**Assignment**
Reproduce, please, the line that holds "(567, 220) = (603, 328): grey house -> none" and all later lines through the end of the entries below, exactly; omit pictures.

**Exercise data**
=== Section Start ===

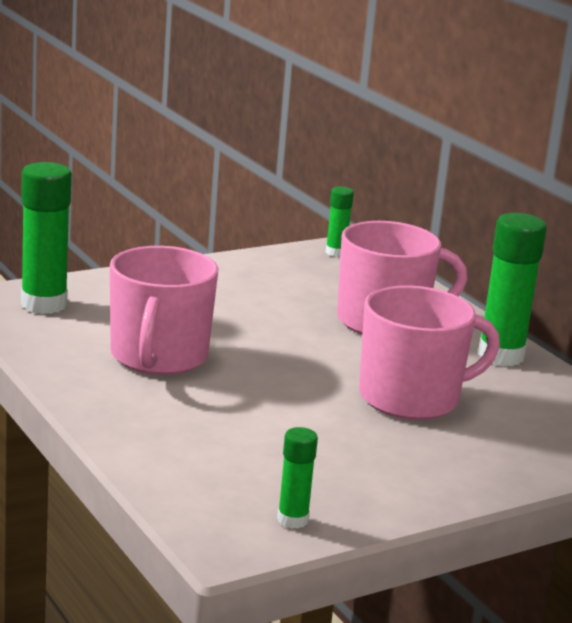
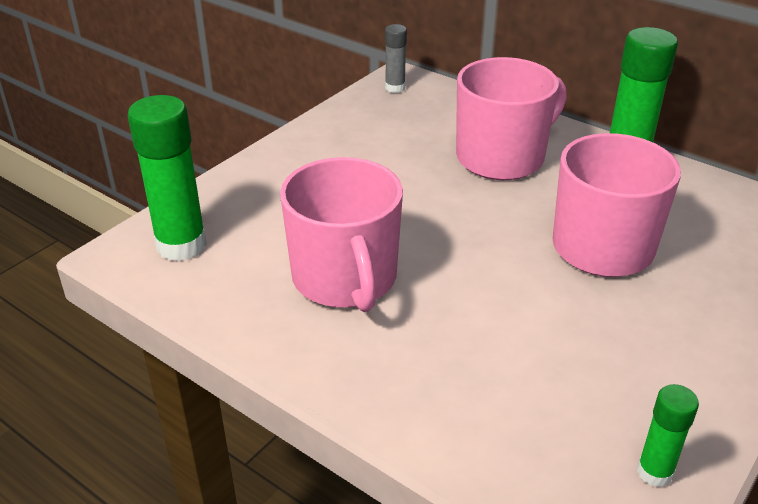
camera: 20 degrees left, 15 degrees up
(336, 252) = (395, 88): green glue stick -> grey glue stick

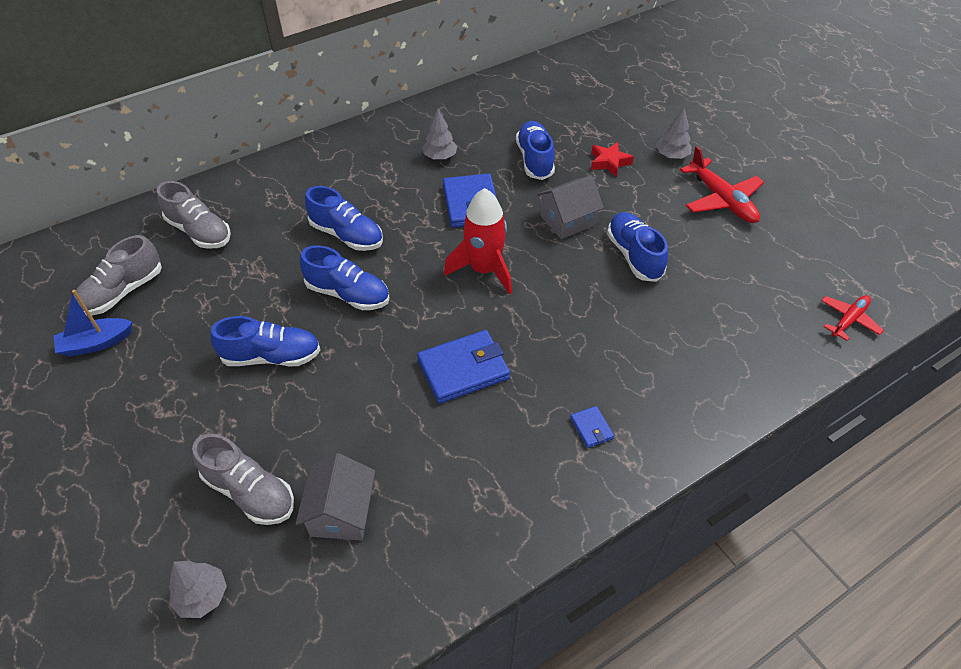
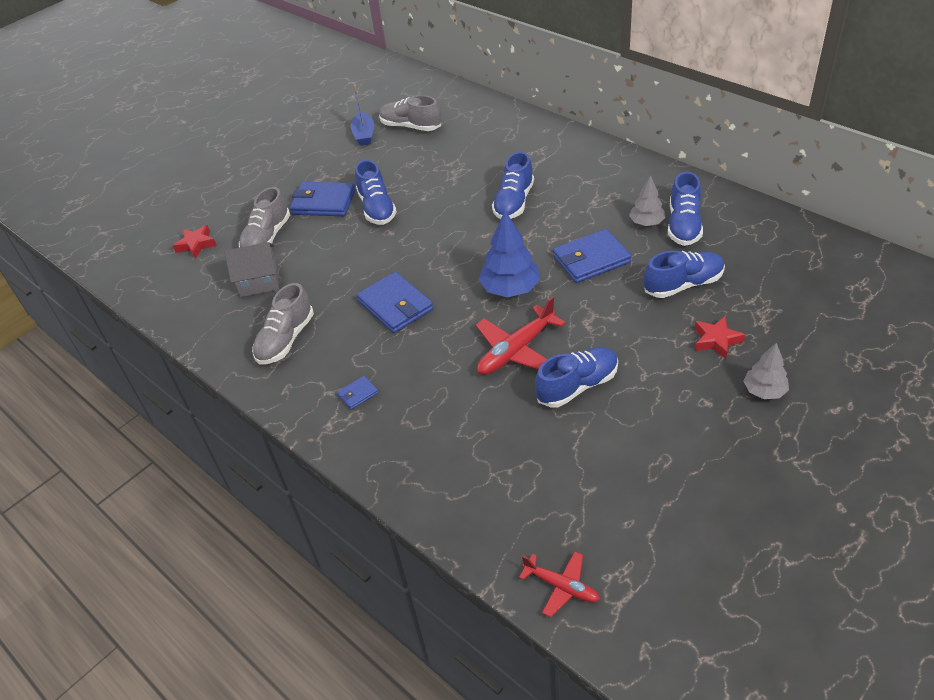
camera: 80 degrees right, 5 degrees down
(96, 343) = (364, 135): blue boat -> blue boat turned 150 degrees counterclockwise
(199, 232) = (482, 134): grey shoe -> grey shoe (285, 340)
(202, 596) = (196, 245): grey tree -> red star
(217, 412) = (323, 202): none -> blue wallet
(348, 294) = (450, 223): blue shoe -> blue shoe (683, 225)
(484, 270) = (510, 289): red rocket -> blue tree
(567, 220) = (603, 328): grey house -> none
(721, 199) = (710, 447): red plane -> red plane (516, 350)

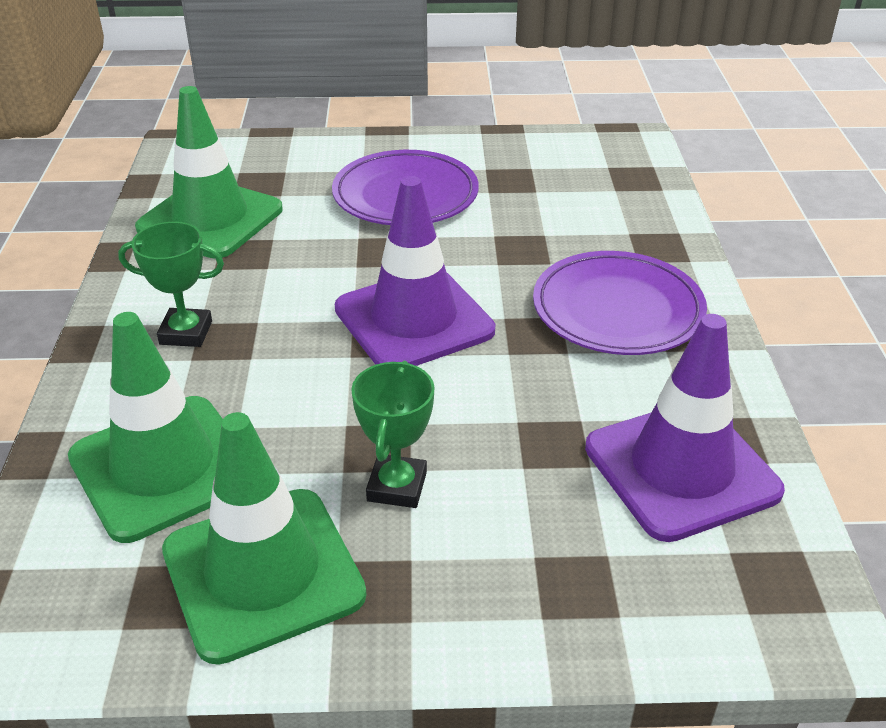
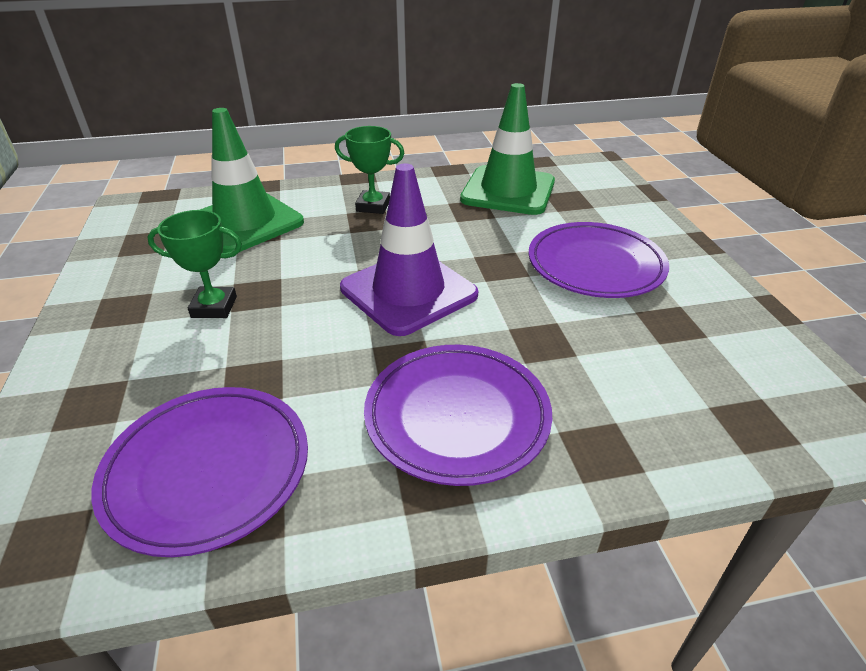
camera: 80 degrees right, 0 degrees up
(186, 333) = (373, 206): green trophy -> green trophy turned 75 degrees counterclockwise
(263, 573) = (150, 268): green traffic cone -> none
(681, 469) = (208, 470): purple traffic cone -> purple plate

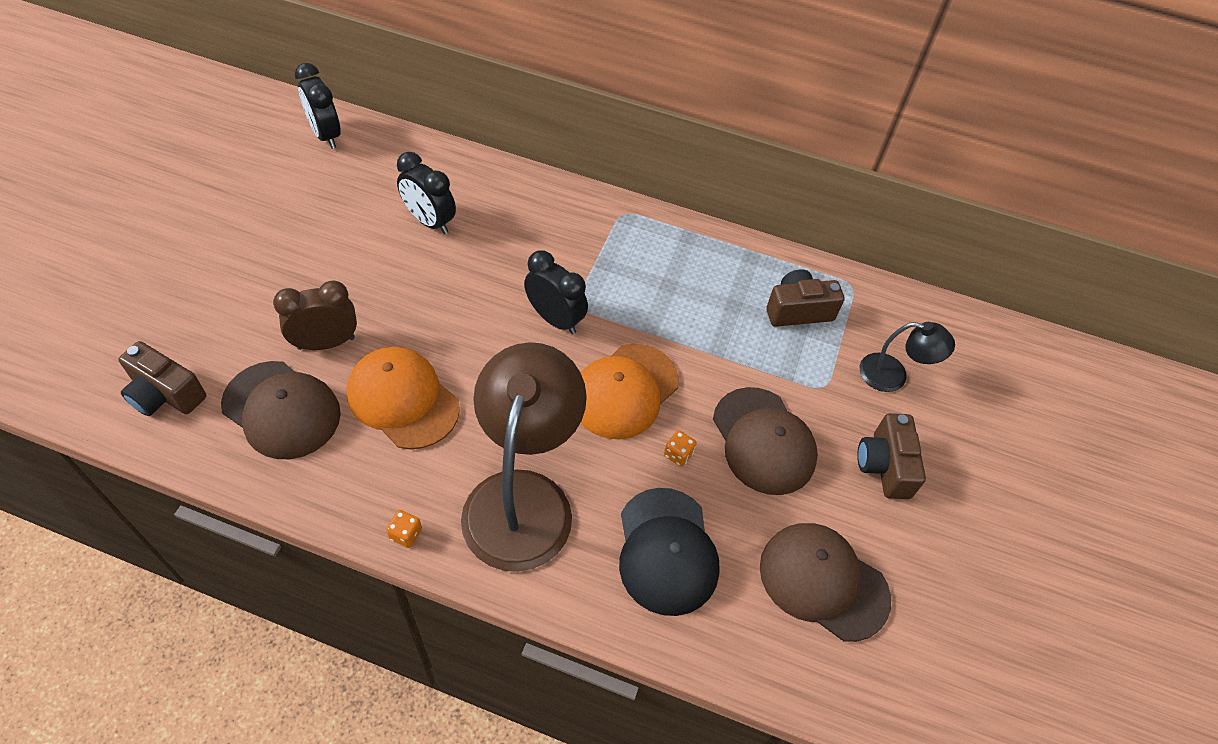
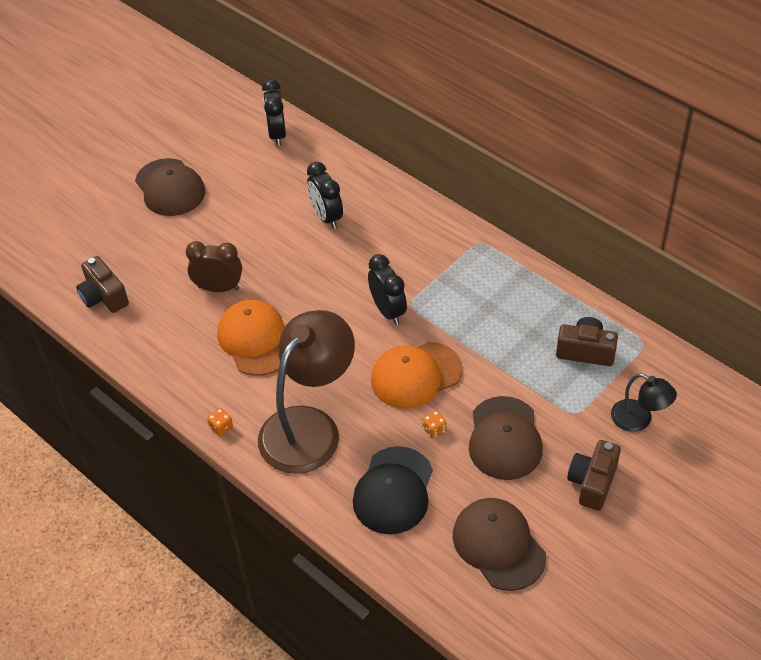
camera: 30 degrees right, 5 degrees down
(281, 410) = (172, 326): brown cap -> brown cap (170, 188)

=== Section End ===

**Final answer**
(567, 220) = (603, 328): grey house -> none
(721, 199) = (710, 447): red plane -> red plane (516, 350)

camera: 80 degrees right, 0 degrees up
(186, 333) = (373, 206): green trophy -> green trophy turned 75 degrees counterclockwise
(263, 573) = (150, 268): green traffic cone -> none
(681, 469) = (208, 470): purple traffic cone -> purple plate

camera: 30 degrees right, 5 degrees down
(281, 410) = (172, 326): brown cap -> brown cap (170, 188)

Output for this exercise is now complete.